START Data provided

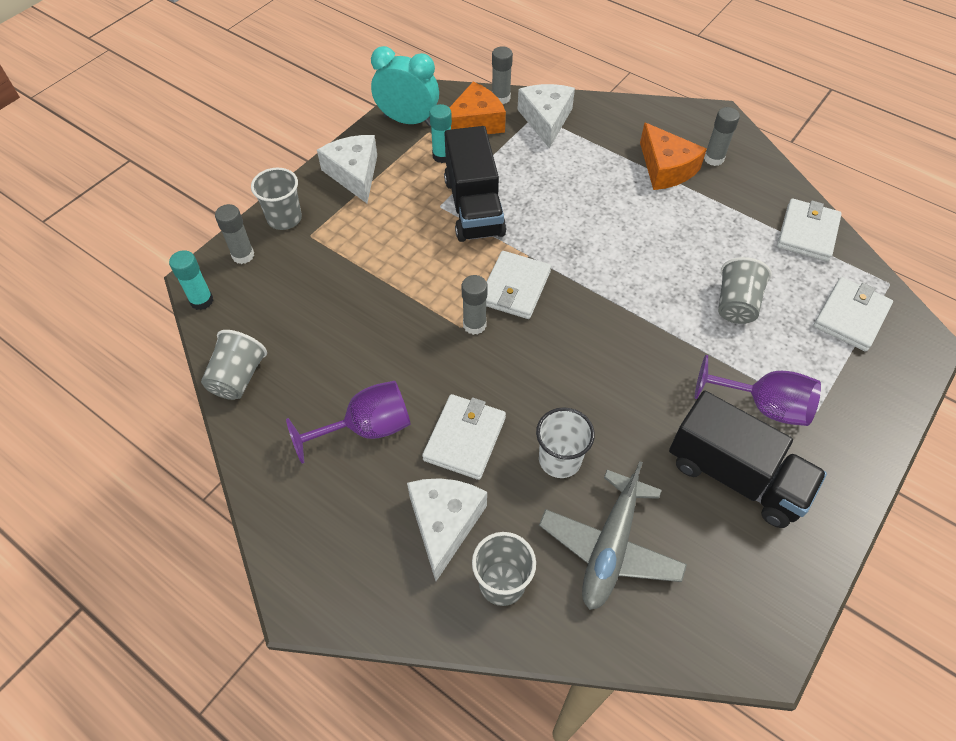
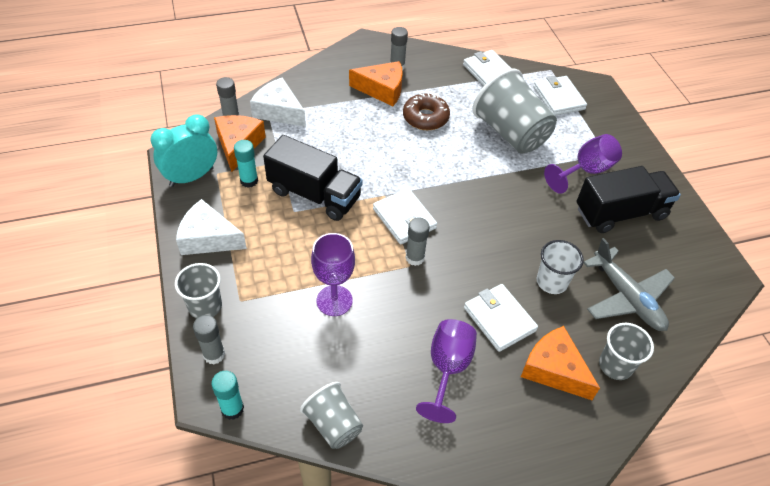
camera: 55 degrees left, 5 degrees down
(367, 297) = (334, 300): none -> purple goblet
(444, 523) = (554, 369): white cheese -> orange cheese
(669, 223) = (425, 118): none -> brown donut
(736, 305) = (510, 133): grey cup -> grey cup, size x1.78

END Data provided

• **About this task**: Leave the pictures out. Otherwise, output the listing above exactly.

• **Written answer**:
camera: 55 degrees left, 5 degrees down
(367, 297) = (334, 300): none -> purple goblet
(444, 523) = (554, 369): white cheese -> orange cheese
(669, 223) = (425, 118): none -> brown donut
(736, 305) = (510, 133): grey cup -> grey cup, size x1.78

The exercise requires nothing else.